#### Work order:
Please copy, word for word, the line that contains "C5: 100nF (GND, VTH) -> 47nF (GND, VTH)" and every line after it through the end of the records, and nothing more.

#### Exercise material:
==========
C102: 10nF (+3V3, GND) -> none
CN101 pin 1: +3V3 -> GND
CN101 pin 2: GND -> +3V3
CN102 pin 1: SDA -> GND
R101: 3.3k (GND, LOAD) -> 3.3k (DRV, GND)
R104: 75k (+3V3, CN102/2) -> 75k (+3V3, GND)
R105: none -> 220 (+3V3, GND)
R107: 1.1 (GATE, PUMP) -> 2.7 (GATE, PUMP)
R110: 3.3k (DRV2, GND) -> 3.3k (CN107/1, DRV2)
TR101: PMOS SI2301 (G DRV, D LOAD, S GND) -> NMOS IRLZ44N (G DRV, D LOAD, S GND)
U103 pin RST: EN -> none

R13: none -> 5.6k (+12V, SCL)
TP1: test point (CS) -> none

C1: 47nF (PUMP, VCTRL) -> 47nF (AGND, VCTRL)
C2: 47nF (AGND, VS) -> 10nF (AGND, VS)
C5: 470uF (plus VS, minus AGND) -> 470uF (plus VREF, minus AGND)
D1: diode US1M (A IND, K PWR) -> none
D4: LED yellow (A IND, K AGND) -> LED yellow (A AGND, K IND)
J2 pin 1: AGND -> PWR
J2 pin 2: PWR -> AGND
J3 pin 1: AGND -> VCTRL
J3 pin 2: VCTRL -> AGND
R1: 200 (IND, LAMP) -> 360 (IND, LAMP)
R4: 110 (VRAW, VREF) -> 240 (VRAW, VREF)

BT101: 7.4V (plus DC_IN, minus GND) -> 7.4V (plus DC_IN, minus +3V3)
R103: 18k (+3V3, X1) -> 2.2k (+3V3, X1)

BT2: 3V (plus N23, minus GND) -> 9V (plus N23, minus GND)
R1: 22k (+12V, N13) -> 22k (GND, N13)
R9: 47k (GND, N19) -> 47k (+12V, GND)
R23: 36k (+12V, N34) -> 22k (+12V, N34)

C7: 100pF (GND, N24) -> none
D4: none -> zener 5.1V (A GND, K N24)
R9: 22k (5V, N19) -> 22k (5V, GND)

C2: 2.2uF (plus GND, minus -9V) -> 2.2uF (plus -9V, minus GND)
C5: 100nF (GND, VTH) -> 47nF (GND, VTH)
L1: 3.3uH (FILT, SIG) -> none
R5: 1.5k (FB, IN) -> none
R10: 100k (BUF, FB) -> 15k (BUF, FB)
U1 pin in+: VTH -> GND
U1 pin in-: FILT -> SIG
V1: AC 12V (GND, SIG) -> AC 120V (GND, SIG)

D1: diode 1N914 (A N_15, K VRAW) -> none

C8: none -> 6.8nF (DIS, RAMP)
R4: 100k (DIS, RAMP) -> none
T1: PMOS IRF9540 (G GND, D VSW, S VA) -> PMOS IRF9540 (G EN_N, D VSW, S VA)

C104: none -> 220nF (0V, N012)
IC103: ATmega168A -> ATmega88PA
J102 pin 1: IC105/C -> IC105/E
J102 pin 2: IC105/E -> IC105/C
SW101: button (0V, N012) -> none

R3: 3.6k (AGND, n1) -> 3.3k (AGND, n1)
==========
#### Written response:
C5: 100nF (GND, VTH) -> 47nF (GND, VTH)
L1: 3.3uH (FILT, SIG) -> none
R5: 1.5k (FB, IN) -> none
R10: 100k (BUF, FB) -> 15k (BUF, FB)
U1 pin in+: VTH -> GND
U1 pin in-: FILT -> SIG
V1: AC 12V (GND, SIG) -> AC 120V (GND, SIG)

D1: diode 1N914 (A N_15, K VRAW) -> none

C8: none -> 6.8nF (DIS, RAMP)
R4: 100k (DIS, RAMP) -> none
T1: PMOS IRF9540 (G GND, D VSW, S VA) -> PMOS IRF9540 (G EN_N, D VSW, S VA)

C104: none -> 220nF (0V, N012)
IC103: ATmega168A -> ATmega88PA
J102 pin 1: IC105/C -> IC105/E
J102 pin 2: IC105/E -> IC105/C
SW101: button (0V, N012) -> none

R3: 3.6k (AGND, n1) -> 3.3k (AGND, n1)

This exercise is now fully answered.